_WHAT THE EXERCISE ASKS_. Within the records below, filter for lines carrying the word "none" and copy them.

Dataset excerpts:
-.-.-

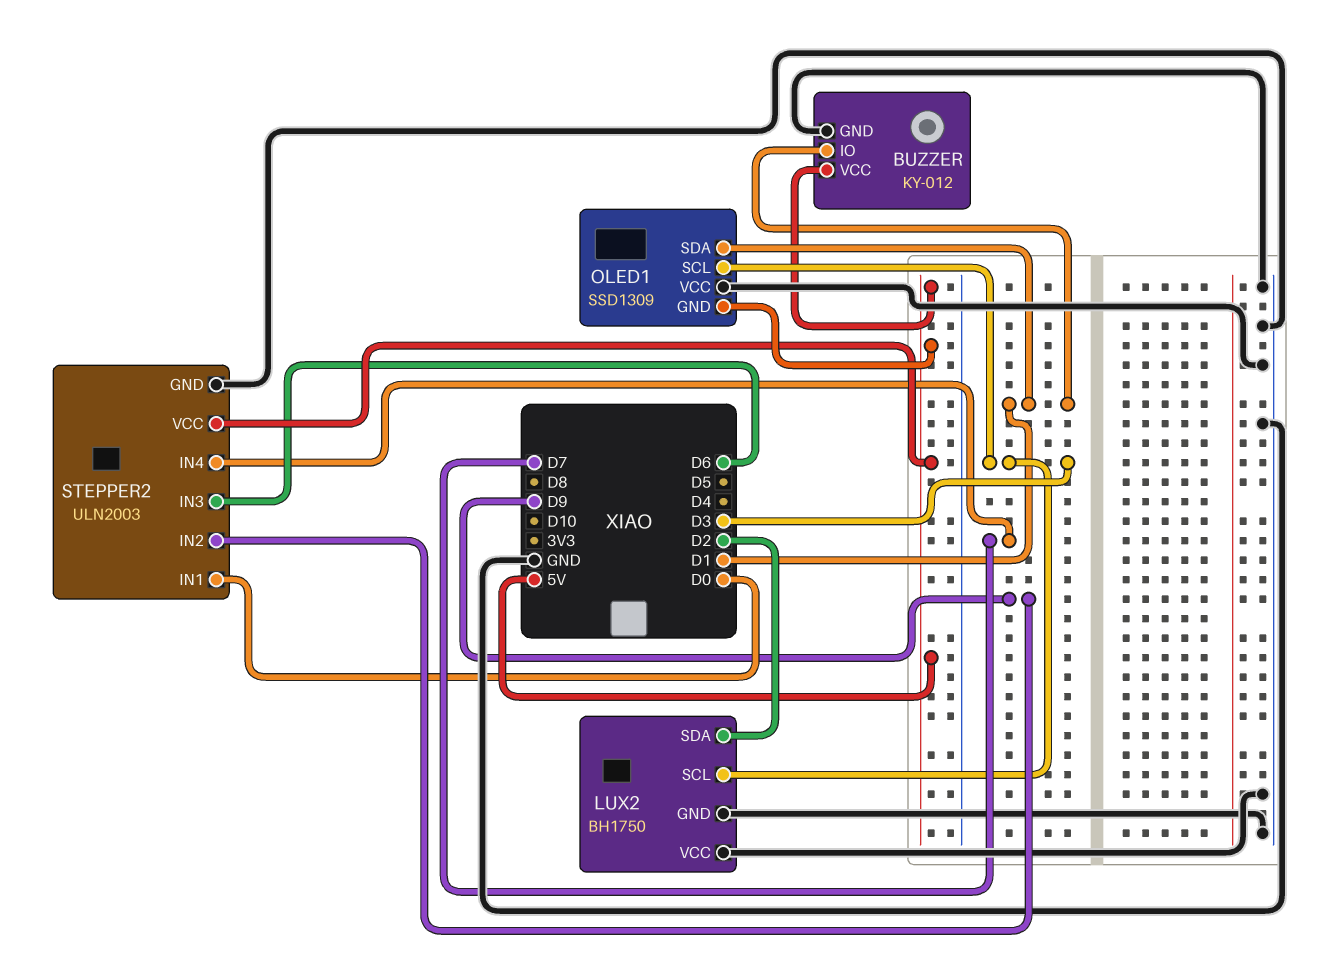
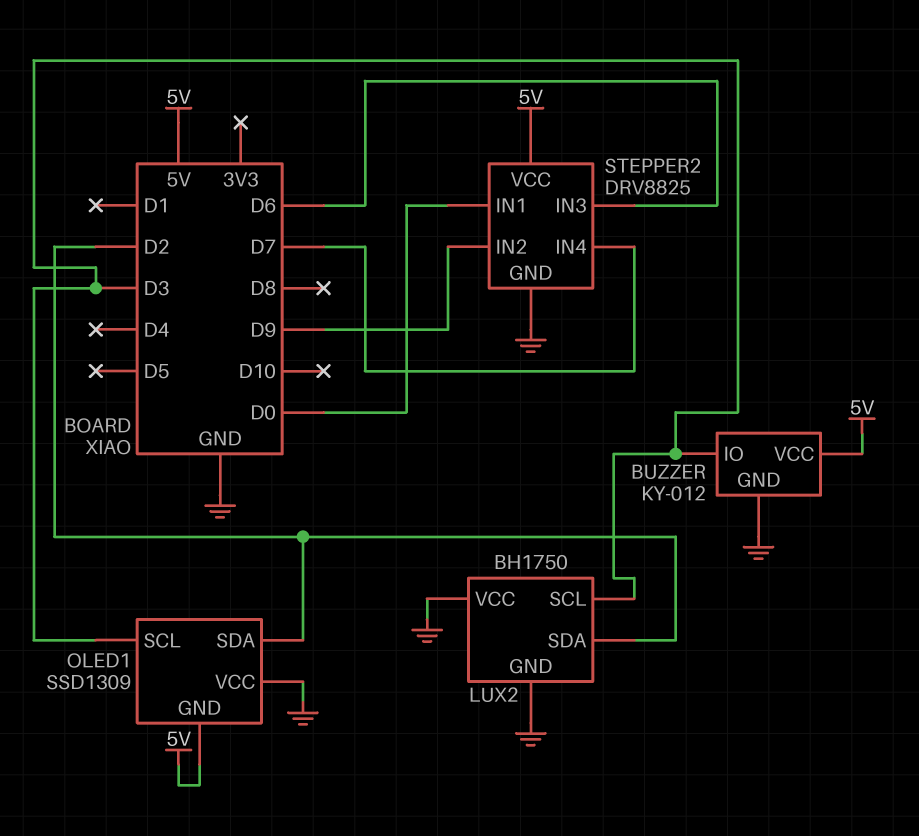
BUZZER pin IO: D1 -> D3
OLED1 pin SDA: D1 -> D2
STEPPER2: ULN2003 -> DRV8825

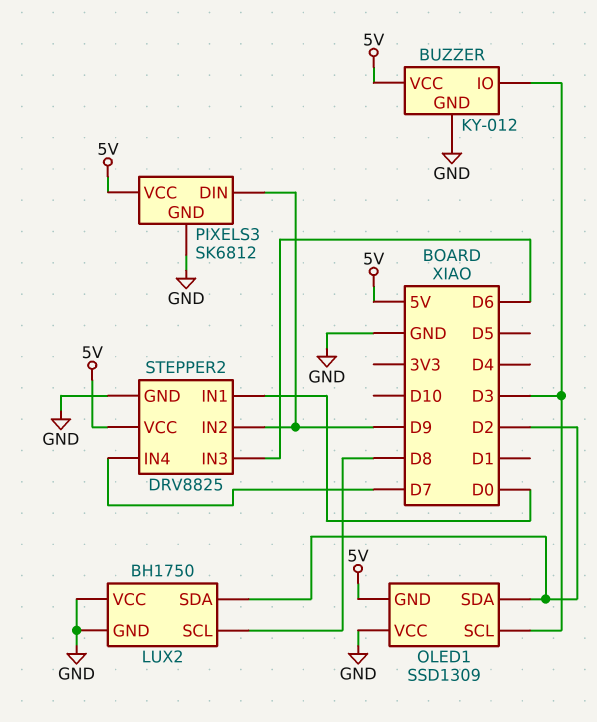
LUX2 pin SCL: D3 -> D8
PIXELS3: none -> SK6812
PIXELS3 pin DIN: none -> D9
PIXELS3 pin GND: none -> GND
PIXELS3 pin VCC: none -> 5V

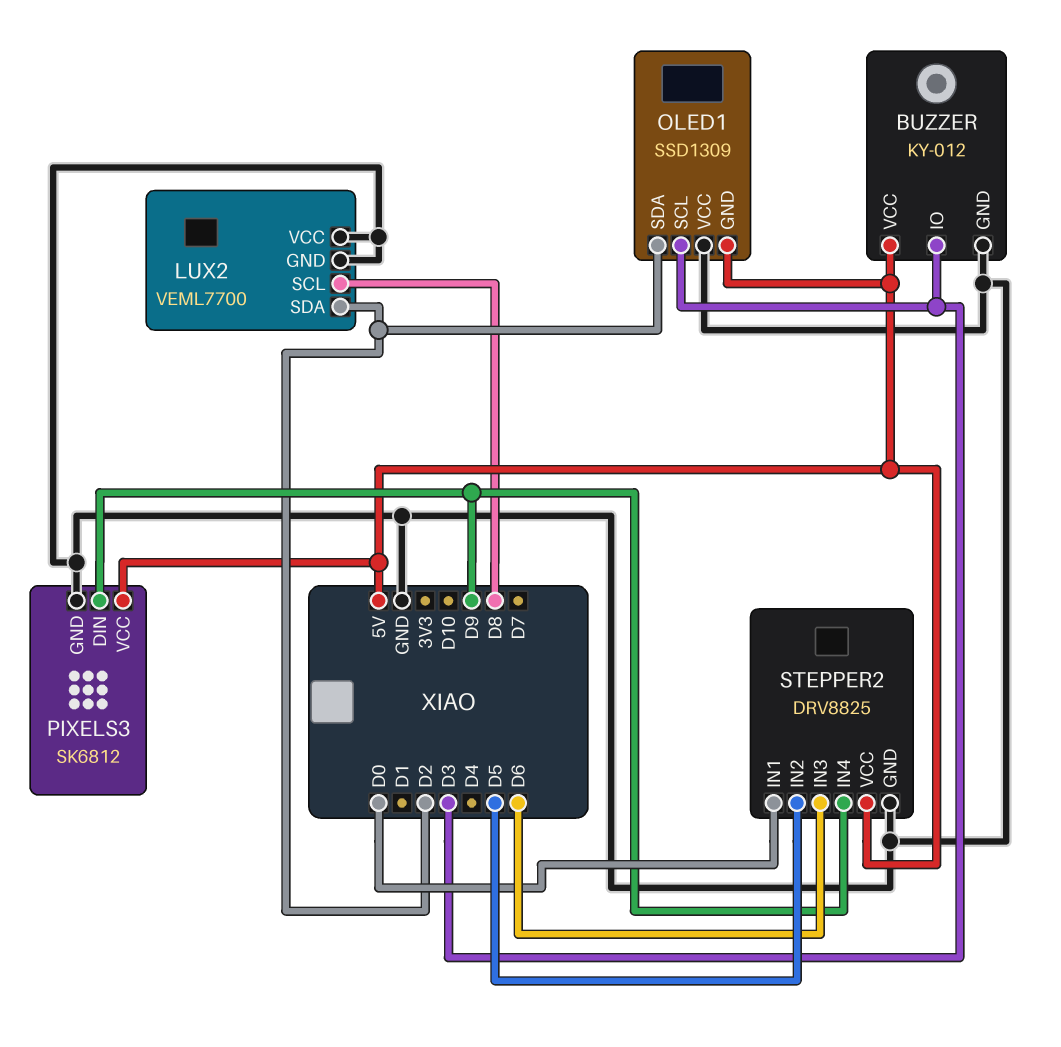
LUX2: BH1750 -> VEML7700
STEPPER2 pin IN2: D9 -> D5
STEPPER2 pin IN4: D7 -> D9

-.-.-

_FINAL ANSWER_.
PIXELS3: none -> SK6812
PIXELS3 pin DIN: none -> D9
PIXELS3 pin GND: none -> GND
PIXELS3 pin VCC: none -> 5V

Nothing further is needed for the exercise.